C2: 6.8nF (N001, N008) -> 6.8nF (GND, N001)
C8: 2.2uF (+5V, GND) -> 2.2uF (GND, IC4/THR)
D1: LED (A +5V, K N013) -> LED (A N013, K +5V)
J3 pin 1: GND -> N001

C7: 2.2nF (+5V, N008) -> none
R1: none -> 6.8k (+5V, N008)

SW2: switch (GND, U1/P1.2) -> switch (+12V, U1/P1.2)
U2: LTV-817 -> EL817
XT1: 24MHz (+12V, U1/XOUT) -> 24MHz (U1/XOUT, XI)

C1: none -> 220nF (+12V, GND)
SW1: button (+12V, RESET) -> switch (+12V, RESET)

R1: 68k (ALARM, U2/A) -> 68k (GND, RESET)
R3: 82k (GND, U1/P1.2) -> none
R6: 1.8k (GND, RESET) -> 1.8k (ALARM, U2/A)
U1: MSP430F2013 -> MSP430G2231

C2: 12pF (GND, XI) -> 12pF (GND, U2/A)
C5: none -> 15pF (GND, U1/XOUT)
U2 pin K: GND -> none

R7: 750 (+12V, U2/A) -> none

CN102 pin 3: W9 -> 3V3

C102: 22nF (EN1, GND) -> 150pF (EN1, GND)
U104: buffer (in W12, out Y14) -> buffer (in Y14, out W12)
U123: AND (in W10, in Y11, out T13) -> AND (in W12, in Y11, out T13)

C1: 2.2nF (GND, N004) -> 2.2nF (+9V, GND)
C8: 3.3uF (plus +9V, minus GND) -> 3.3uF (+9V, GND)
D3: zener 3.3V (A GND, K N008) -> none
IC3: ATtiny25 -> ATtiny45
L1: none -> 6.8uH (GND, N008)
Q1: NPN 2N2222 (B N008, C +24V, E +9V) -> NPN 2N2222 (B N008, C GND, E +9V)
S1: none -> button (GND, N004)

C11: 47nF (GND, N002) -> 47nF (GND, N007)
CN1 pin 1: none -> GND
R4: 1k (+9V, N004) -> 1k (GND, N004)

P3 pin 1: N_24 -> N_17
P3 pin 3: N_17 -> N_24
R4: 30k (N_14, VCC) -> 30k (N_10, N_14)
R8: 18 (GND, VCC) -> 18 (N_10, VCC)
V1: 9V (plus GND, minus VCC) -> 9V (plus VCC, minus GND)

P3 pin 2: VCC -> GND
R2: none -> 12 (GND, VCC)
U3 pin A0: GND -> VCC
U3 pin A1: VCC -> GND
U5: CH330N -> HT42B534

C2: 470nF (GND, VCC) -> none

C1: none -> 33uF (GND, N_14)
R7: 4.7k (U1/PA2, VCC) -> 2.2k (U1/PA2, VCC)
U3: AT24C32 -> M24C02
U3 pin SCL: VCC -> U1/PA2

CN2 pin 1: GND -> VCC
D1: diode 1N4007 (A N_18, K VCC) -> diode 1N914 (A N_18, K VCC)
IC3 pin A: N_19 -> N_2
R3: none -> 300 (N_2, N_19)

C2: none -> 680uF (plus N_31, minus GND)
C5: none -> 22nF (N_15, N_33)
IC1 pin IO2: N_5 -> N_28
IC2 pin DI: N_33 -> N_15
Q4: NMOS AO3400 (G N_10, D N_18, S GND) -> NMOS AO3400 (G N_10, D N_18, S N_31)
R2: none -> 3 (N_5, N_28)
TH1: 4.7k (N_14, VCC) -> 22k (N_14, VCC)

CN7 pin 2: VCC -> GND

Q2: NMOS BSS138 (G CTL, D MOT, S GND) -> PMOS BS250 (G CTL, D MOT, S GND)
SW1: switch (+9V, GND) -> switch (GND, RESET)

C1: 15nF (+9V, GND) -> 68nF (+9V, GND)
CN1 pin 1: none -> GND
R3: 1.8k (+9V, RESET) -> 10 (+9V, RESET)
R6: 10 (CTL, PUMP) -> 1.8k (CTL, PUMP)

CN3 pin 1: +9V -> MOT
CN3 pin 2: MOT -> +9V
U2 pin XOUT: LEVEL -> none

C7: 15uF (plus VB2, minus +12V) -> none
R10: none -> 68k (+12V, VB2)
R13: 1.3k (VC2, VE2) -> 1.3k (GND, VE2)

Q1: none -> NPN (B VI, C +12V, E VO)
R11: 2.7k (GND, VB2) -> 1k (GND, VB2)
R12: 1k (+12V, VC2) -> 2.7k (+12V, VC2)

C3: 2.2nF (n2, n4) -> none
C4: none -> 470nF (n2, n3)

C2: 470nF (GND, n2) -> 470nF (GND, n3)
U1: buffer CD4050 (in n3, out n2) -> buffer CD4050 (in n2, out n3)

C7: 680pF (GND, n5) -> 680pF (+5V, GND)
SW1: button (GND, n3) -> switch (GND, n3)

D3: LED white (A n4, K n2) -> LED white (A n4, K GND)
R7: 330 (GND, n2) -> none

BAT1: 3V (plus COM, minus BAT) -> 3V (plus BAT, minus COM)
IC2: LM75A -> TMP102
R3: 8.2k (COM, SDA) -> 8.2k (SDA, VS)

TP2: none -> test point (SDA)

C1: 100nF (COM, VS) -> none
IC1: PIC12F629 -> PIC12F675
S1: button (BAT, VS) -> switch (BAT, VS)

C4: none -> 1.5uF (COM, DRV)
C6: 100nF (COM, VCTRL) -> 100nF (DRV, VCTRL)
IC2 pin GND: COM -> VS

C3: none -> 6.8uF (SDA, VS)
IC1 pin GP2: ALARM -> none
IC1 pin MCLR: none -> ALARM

******

◆ TASK TO COMPLETE
Whatever the entries above contain, reproduce all of them exactly.

◆ TASK ANSWER
C2: 6.8nF (N001, N008) -> 6.8nF (GND, N001)
C8: 2.2uF (+5V, GND) -> 2.2uF (GND, IC4/THR)
D1: LED (A +5V, K N013) -> LED (A N013, K +5V)
J3 pin 1: GND -> N001

C7: 2.2nF (+5V, N008) -> none
R1: none -> 6.8k (+5V, N008)

SW2: switch (GND, U1/P1.2) -> switch (+12V, U1/P1.2)
U2: LTV-817 -> EL817
XT1: 24MHz (+12V, U1/XOUT) -> 24MHz (U1/XOUT, XI)

C1: none -> 220nF (+12V, GND)
SW1: button (+12V, RESET) -> switch (+12V, RESET)

R1: 68k (ALARM, U2/A) -> 68k (GND, RESET)
R3: 82k (GND, U1/P1.2) -> none
R6: 1.8k (GND, RESET) -> 1.8k (ALARM, U2/A)
U1: MSP430F2013 -> MSP430G2231

C2: 12pF (GND, XI) -> 12pF (GND, U2/A)
C5: none -> 15pF (GND, U1/XOUT)
U2 pin K: GND -> none

R7: 750 (+12V, U2/A) -> none

CN102 pin 3: W9 -> 3V3

C102: 22nF (EN1, GND) -> 150pF (EN1, GND)
U104: buffer (in W12, out Y14) -> buffer (in Y14, out W12)
U123: AND (in W10, in Y11, out T13) -> AND (in W12, in Y11, out T13)

C1: 2.2nF (GND, N004) -> 2.2nF (+9V, GND)
C8: 3.3uF (plus +9V, minus GND) -> 3.3uF (+9V, GND)
D3: zener 3.3V (A GND, K N008) -> none
IC3: ATtiny25 -> ATtiny45
L1: none -> 6.8uH (GND, N008)
Q1: NPN 2N2222 (B N008, C +24V, E +9V) -> NPN 2N2222 (B N008, C GND, E +9V)
S1: none -> button (GND, N004)

C11: 47nF (GND, N002) -> 47nF (GND, N007)
CN1 pin 1: none -> GND
R4: 1k (+9V, N004) -> 1k (GND, N004)

P3 pin 1: N_24 -> N_17
P3 pin 3: N_17 -> N_24
R4: 30k (N_14, VCC) -> 30k (N_10, N_14)
R8: 18 (GND, VCC) -> 18 (N_10, VCC)
V1: 9V (plus GND, minus VCC) -> 9V (plus VCC, minus GND)

P3 pin 2: VCC -> GND
R2: none -> 12 (GND, VCC)
U3 pin A0: GND -> VCC
U3 pin A1: VCC -> GND
U5: CH330N -> HT42B534

C2: 470nF (GND, VCC) -> none

C1: none -> 33uF (GND, N_14)
R7: 4.7k (U1/PA2, VCC) -> 2.2k (U1/PA2, VCC)
U3: AT24C32 -> M24C02
U3 pin SCL: VCC -> U1/PA2

CN2 pin 1: GND -> VCC
D1: diode 1N4007 (A N_18, K VCC) -> diode 1N914 (A N_18, K VCC)
IC3 pin A: N_19 -> N_2
R3: none -> 300 (N_2, N_19)

C2: none -> 680uF (plus N_31, minus GND)
C5: none -> 22nF (N_15, N_33)
IC1 pin IO2: N_5 -> N_28
IC2 pin DI: N_33 -> N_15
Q4: NMOS AO3400 (G N_10, D N_18, S GND) -> NMOS AO3400 (G N_10, D N_18, S N_31)
R2: none -> 3 (N_5, N_28)
TH1: 4.7k (N_14, VCC) -> 22k (N_14, VCC)

CN7 pin 2: VCC -> GND

Q2: NMOS BSS138 (G CTL, D MOT, S GND) -> PMOS BS250 (G CTL, D MOT, S GND)
SW1: switch (+9V, GND) -> switch (GND, RESET)

C1: 15nF (+9V, GND) -> 68nF (+9V, GND)
CN1 pin 1: none -> GND
R3: 1.8k (+9V, RESET) -> 10 (+9V, RESET)
R6: 10 (CTL, PUMP) -> 1.8k (CTL, PUMP)

CN3 pin 1: +9V -> MOT
CN3 pin 2: MOT -> +9V
U2 pin XOUT: LEVEL -> none

C7: 15uF (plus VB2, minus +12V) -> none
R10: none -> 68k (+12V, VB2)
R13: 1.3k (VC2, VE2) -> 1.3k (GND, VE2)

Q1: none -> NPN (B VI, C +12V, E VO)
R11: 2.7k (GND, VB2) -> 1k (GND, VB2)
R12: 1k (+12V, VC2) -> 2.7k (+12V, VC2)

C3: 2.2nF (n2, n4) -> none
C4: none -> 470nF (n2, n3)

C2: 470nF (GND, n2) -> 470nF (GND, n3)
U1: buffer CD4050 (in n3, out n2) -> buffer CD4050 (in n2, out n3)

C7: 680pF (GND, n5) -> 680pF (+5V, GND)
SW1: button (GND, n3) -> switch (GND, n3)

D3: LED white (A n4, K n2) -> LED white (A n4, K GND)
R7: 330 (GND, n2) -> none

BAT1: 3V (plus COM, minus BAT) -> 3V (plus BAT, minus COM)
IC2: LM75A -> TMP102
R3: 8.2k (COM, SDA) -> 8.2k (SDA, VS)

TP2: none -> test point (SDA)

C1: 100nF (COM, VS) -> none
IC1: PIC12F629 -> PIC12F675
S1: button (BAT, VS) -> switch (BAT, VS)

C4: none -> 1.5uF (COM, DRV)
C6: 100nF (COM, VCTRL) -> 100nF (DRV, VCTRL)
IC2 pin GND: COM -> VS

C3: none -> 6.8uF (SDA, VS)
IC1 pin GP2: ALARM -> none
IC1 pin MCLR: none -> ALARM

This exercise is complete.